Work instruction: Each line below should be written out again without any change.
--- START ---
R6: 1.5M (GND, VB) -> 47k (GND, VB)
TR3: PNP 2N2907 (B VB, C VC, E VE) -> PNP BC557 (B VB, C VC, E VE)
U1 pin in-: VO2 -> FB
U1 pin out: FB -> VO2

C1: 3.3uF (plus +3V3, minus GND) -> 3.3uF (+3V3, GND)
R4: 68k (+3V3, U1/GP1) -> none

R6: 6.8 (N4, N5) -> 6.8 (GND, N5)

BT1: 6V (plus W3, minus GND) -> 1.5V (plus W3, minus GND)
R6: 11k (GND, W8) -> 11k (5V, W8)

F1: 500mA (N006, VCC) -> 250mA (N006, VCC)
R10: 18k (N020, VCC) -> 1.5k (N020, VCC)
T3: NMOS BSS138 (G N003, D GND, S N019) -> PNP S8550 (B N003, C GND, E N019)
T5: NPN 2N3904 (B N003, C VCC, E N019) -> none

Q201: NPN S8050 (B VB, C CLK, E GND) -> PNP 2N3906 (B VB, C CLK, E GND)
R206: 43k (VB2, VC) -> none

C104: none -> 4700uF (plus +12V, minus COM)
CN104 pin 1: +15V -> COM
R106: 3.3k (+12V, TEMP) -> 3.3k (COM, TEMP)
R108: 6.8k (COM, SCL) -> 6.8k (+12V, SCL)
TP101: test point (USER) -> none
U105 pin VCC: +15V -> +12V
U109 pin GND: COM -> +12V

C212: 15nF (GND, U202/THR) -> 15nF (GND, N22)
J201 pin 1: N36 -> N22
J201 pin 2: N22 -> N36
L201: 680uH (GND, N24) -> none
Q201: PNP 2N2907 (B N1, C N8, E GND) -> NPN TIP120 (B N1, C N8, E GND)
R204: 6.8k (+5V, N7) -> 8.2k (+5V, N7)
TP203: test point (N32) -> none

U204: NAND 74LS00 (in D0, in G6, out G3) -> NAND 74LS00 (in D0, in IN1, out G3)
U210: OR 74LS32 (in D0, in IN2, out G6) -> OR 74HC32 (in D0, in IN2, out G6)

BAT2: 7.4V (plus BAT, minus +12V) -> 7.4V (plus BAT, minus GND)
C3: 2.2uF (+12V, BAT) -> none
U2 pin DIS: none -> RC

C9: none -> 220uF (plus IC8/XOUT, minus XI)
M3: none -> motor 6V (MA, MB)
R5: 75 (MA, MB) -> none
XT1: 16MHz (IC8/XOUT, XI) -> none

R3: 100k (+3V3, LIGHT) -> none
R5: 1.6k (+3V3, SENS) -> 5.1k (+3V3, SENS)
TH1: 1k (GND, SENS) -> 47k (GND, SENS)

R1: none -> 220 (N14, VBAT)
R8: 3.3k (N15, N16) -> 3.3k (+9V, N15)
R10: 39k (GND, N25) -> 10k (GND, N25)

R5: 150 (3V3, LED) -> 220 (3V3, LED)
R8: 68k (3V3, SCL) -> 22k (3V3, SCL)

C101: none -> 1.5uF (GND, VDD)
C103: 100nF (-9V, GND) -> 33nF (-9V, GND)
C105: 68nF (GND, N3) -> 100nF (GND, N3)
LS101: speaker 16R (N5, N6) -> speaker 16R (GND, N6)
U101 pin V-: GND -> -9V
--- END ---
Result:
R6: 1.5M (GND, VB) -> 47k (GND, VB)
TR3: PNP 2N2907 (B VB, C VC, E VE) -> PNP BC557 (B VB, C VC, E VE)
U1 pin in-: VO2 -> FB
U1 pin out: FB -> VO2

C1: 3.3uF (plus +3V3, minus GND) -> 3.3uF (+3V3, GND)
R4: 68k (+3V3, U1/GP1) -> none

R6: 6.8 (N4, N5) -> 6.8 (GND, N5)

BT1: 6V (plus W3, minus GND) -> 1.5V (plus W3, minus GND)
R6: 11k (GND, W8) -> 11k (5V, W8)

F1: 500mA (N006, VCC) -> 250mA (N006, VCC)
R10: 18k (N020, VCC) -> 1.5k (N020, VCC)
T3: NMOS BSS138 (G N003, D GND, S N019) -> PNP S8550 (B N003, C GND, E N019)
T5: NPN 2N3904 (B N003, C VCC, E N019) -> none

Q201: NPN S8050 (B VB, C CLK, E GND) -> PNP 2N3906 (B VB, C CLK, E GND)
R206: 43k (VB2, VC) -> none

C104: none -> 4700uF (plus +12V, minus COM)
CN104 pin 1: +15V -> COM
R106: 3.3k (+12V, TEMP) -> 3.3k (COM, TEMP)
R108: 6.8k (COM, SCL) -> 6.8k (+12V, SCL)
TP101: test point (USER) -> none
U105 pin VCC: +15V -> +12V
U109 pin GND: COM -> +12V

C212: 15nF (GND, U202/THR) -> 15nF (GND, N22)
J201 pin 1: N36 -> N22
J201 pin 2: N22 -> N36
L201: 680uH (GND, N24) -> none
Q201: PNP 2N2907 (B N1, C N8, E GND) -> NPN TIP120 (B N1, C N8, E GND)
R204: 6.8k (+5V, N7) -> 8.2k (+5V, N7)
TP203: test point (N32) -> none

U204: NAND 74LS00 (in D0, in G6, out G3) -> NAND 74LS00 (in D0, in IN1, out G3)
U210: OR 74LS32 (in D0, in IN2, out G6) -> OR 74HC32 (in D0, in IN2, out G6)

BAT2: 7.4V (plus BAT, minus +12V) -> 7.4V (plus BAT, minus GND)
C3: 2.2uF (+12V, BAT) -> none
U2 pin DIS: none -> RC

C9: none -> 220uF (plus IC8/XOUT, minus XI)
M3: none -> motor 6V (MA, MB)
R5: 75 (MA, MB) -> none
XT1: 16MHz (IC8/XOUT, XI) -> none

R3: 100k (+3V3, LIGHT) -> none
R5: 1.6k (+3V3, SENS) -> 5.1k (+3V3, SENS)
TH1: 1k (GND, SENS) -> 47k (GND, SENS)

R1: none -> 220 (N14, VBAT)
R8: 3.3k (N15, N16) -> 3.3k (+9V, N15)
R10: 39k (GND, N25) -> 10k (GND, N25)

R5: 150 (3V3, LED) -> 220 (3V3, LED)
R8: 68k (3V3, SCL) -> 22k (3V3, SCL)

C101: none -> 1.5uF (GND, VDD)
C103: 100nF (-9V, GND) -> 33nF (-9V, GND)
C105: 68nF (GND, N3) -> 100nF (GND, N3)
LS101: speaker 16R (N5, N6) -> speaker 16R (GND, N6)
U101 pin V-: GND -> -9V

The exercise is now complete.